* **Task objective**:
Pull out every line of the listing that contains the string "fact", treating uppercase and lowercase letters as different.

-=-=-=-=-

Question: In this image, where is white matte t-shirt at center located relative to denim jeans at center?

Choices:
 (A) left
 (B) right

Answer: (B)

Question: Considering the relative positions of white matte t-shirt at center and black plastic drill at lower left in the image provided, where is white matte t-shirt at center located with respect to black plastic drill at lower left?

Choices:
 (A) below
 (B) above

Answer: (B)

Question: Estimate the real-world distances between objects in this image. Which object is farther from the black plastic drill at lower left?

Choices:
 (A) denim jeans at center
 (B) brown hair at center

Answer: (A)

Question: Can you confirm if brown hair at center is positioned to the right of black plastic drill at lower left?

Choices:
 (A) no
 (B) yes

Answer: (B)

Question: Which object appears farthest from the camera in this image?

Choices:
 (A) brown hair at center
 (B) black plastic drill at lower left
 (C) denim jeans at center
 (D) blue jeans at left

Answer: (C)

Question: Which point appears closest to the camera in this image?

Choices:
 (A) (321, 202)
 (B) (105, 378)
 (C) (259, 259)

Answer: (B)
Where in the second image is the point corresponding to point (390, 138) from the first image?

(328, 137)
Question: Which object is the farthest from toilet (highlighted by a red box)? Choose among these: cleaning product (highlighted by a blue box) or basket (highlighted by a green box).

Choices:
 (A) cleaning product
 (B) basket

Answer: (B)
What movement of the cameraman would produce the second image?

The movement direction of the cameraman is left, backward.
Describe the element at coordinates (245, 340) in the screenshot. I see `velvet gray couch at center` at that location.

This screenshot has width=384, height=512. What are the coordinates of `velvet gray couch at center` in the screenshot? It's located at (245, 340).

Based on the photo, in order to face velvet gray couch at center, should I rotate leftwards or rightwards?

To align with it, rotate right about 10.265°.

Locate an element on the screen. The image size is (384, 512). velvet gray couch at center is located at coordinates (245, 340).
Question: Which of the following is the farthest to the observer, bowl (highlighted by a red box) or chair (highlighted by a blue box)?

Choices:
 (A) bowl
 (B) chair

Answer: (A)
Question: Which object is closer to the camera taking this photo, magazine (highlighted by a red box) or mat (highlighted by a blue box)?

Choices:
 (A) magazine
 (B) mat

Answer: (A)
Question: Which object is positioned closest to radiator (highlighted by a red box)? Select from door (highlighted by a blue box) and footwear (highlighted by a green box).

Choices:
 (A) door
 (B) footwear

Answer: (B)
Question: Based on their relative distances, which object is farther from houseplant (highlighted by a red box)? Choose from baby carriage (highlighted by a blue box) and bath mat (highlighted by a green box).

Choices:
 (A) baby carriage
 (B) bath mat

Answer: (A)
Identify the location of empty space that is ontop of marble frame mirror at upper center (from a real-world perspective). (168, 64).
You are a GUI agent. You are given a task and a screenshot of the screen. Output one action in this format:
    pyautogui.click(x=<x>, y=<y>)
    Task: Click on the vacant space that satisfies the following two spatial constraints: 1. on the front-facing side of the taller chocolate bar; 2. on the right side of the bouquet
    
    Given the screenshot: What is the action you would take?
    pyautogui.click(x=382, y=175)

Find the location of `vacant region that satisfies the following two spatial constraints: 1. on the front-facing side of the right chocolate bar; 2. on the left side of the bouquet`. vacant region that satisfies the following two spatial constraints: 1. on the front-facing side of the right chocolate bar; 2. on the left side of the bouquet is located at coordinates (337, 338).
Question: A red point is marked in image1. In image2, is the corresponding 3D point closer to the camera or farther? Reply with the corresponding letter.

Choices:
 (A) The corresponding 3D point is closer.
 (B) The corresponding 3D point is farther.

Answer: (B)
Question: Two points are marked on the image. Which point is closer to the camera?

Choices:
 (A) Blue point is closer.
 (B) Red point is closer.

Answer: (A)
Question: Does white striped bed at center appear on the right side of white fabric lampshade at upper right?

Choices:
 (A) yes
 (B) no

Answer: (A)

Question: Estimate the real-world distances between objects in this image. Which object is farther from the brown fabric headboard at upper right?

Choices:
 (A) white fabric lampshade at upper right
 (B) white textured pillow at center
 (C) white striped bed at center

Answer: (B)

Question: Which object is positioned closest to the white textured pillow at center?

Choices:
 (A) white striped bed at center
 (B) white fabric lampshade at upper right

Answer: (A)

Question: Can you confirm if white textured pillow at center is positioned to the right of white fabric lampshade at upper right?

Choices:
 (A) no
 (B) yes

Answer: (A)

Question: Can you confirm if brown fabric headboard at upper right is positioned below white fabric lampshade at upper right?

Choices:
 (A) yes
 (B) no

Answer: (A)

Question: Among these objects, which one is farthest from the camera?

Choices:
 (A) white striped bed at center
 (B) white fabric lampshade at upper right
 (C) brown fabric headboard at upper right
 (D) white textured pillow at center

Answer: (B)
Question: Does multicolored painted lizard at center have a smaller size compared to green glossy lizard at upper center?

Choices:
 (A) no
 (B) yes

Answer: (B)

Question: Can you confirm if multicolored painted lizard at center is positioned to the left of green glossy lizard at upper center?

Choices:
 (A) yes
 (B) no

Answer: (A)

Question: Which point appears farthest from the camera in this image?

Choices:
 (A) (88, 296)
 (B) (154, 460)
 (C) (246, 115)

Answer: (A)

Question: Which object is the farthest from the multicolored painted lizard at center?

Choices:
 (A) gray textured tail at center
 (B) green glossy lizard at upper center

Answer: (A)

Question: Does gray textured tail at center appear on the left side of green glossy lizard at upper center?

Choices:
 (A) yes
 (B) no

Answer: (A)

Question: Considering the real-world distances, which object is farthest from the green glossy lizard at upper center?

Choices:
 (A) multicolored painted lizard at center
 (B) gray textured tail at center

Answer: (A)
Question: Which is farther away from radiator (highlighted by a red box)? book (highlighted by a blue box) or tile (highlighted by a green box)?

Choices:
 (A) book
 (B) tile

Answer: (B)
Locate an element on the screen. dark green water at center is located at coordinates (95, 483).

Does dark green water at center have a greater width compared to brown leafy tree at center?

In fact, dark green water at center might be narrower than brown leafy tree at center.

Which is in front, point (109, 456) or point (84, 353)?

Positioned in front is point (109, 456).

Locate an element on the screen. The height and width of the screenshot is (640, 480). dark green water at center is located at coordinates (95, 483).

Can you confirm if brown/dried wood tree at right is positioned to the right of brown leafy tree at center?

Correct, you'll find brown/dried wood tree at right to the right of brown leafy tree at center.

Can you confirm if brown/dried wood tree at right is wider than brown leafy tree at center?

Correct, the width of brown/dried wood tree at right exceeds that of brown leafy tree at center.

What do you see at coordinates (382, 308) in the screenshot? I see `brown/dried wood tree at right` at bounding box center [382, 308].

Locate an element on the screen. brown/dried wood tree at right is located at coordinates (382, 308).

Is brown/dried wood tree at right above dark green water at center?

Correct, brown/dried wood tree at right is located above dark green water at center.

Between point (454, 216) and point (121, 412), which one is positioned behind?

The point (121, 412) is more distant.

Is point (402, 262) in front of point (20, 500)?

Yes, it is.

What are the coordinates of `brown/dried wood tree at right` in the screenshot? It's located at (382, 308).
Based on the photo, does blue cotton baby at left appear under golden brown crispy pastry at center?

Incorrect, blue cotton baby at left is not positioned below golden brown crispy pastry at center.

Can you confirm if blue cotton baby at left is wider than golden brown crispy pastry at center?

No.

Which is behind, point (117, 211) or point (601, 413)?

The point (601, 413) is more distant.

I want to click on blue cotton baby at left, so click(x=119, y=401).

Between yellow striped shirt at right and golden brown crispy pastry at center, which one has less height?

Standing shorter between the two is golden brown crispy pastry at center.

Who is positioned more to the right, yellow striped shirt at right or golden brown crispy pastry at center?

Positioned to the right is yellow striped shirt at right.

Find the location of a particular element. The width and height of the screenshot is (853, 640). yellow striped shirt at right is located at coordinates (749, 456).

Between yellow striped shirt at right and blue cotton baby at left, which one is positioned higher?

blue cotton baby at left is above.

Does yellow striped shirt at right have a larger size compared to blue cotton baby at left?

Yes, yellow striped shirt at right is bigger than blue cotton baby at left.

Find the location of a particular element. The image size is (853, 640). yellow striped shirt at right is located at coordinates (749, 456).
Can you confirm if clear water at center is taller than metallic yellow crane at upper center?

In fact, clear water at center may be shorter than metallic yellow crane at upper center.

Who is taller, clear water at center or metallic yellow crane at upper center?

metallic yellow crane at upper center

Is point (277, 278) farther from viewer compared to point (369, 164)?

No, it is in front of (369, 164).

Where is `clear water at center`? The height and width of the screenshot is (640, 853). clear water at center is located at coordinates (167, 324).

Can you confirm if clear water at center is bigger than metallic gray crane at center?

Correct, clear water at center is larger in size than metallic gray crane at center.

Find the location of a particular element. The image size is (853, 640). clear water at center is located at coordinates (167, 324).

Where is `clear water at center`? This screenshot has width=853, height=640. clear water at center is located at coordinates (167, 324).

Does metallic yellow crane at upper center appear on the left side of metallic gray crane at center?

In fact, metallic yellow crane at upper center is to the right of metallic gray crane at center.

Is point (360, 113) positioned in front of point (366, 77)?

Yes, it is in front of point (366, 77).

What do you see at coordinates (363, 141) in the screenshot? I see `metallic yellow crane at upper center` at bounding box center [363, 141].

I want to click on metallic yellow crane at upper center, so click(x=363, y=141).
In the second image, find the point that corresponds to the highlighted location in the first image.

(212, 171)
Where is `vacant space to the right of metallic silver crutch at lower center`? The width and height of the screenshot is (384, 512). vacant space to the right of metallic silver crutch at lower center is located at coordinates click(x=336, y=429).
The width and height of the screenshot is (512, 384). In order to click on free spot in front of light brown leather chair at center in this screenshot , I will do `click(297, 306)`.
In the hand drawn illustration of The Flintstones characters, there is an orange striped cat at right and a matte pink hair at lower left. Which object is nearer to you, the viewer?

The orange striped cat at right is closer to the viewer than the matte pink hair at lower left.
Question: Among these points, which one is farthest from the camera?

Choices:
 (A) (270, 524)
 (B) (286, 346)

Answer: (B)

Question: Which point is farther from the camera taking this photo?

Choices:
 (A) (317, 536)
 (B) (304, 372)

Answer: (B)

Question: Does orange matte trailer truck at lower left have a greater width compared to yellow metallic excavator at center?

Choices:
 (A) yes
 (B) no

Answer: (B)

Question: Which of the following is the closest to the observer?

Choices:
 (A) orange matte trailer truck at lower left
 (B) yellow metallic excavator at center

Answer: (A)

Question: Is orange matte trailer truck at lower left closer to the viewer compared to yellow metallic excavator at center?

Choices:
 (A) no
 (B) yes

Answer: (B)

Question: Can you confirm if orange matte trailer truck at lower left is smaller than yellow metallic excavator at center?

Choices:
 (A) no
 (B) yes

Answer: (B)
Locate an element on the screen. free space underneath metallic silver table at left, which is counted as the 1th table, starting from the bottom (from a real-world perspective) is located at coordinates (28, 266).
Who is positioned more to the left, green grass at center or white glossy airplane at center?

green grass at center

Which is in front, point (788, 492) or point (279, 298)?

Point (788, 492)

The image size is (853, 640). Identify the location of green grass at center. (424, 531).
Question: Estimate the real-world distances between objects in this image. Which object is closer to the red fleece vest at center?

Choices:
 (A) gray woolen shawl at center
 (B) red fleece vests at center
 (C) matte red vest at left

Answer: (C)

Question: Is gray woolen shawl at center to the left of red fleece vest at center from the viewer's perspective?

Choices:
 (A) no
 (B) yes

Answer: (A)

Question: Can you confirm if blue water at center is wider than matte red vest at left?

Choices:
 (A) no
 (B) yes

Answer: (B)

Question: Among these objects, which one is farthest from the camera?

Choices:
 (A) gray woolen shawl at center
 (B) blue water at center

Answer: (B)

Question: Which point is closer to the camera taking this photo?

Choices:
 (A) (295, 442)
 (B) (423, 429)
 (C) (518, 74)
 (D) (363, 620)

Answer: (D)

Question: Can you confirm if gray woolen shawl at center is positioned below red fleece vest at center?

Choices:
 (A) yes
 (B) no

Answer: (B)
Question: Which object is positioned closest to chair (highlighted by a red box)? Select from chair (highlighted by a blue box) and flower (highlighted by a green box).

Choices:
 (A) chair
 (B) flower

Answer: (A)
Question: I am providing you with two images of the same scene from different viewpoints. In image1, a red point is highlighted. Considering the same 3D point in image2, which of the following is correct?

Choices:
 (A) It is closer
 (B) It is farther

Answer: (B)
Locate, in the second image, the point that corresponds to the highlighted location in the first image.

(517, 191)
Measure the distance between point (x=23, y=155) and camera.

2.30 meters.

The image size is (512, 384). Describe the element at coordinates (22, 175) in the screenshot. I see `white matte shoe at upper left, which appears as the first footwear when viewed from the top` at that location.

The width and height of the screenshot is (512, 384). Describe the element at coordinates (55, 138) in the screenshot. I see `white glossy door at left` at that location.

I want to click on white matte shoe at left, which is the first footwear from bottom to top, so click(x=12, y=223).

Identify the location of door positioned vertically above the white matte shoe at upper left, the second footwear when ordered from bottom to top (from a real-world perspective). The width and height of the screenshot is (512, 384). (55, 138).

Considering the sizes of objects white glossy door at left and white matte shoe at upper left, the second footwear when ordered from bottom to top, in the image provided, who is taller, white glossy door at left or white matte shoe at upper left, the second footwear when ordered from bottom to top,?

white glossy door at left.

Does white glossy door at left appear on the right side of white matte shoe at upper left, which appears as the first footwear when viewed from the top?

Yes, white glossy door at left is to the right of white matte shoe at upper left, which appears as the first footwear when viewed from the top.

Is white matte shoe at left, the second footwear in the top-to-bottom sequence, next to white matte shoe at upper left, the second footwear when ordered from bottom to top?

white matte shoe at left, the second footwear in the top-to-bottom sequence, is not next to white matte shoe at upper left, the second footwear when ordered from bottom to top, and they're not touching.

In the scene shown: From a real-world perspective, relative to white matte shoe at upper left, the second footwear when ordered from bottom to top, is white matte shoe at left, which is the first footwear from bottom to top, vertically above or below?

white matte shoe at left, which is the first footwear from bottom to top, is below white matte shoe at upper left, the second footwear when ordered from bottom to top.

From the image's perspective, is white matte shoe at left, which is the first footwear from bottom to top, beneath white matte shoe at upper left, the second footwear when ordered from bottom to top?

-=-=-=-=-

* **Task output**:
In fact, dark green water at center might be narrower than brown leafy tree at center.
In fact, clear water at center may be shorter than metallic yellow crane at upper center.
In fact, metallic yellow crane at upper center is to the right of metallic gray crane at center.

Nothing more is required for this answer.